Before-and-after change records:

==*==

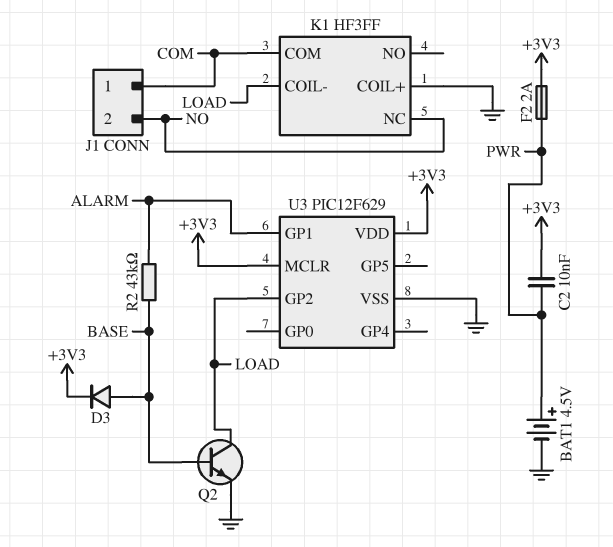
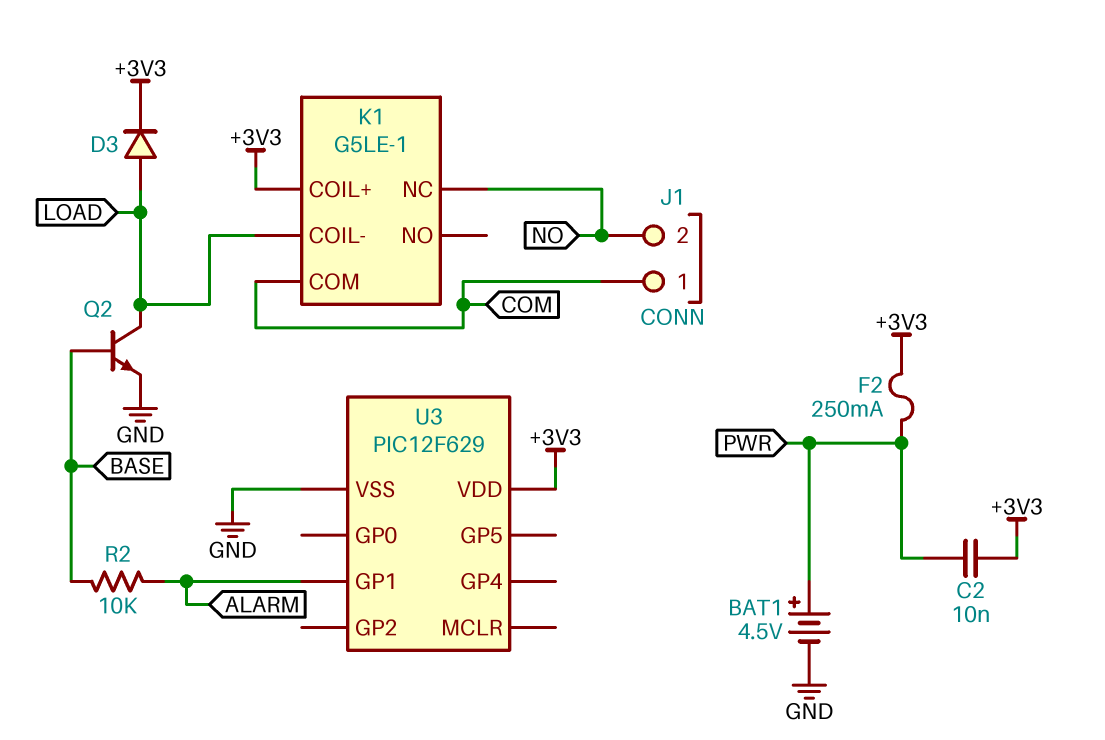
D3: diode (A BASE, K +3V3) -> diode (A LOAD, K +3V3)
F2: 2A (+3V3, PWR) -> 250mA (+3V3, PWR)
K1: HF3FF -> G5LE-1
K1 pin COIL+: GND -> +3V3
R2: 43k (ALARM, BASE) -> 10k (ALARM, BASE)
U3 pin GP2: LOAD -> none
U3 pin MCLR: +3V3 -> none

==*==

**INSTRUCTIONS FOR THE TASK**
Only these are to be transcribed: the line with "F2: 2A (+3V3, PWR) -> 250mA (+3V3, PWR)" and every line after it through the last line of the entries, each exactly.

**OUTPUT BELOW**
F2: 2A (+3V3, PWR) -> 250mA (+3V3, PWR)
K1: HF3FF -> G5LE-1
K1 pin COIL+: GND -> +3V3
R2: 43k (ALARM, BASE) -> 10k (ALARM, BASE)
U3 pin GP2: LOAD -> none
U3 pin MCLR: +3V3 -> none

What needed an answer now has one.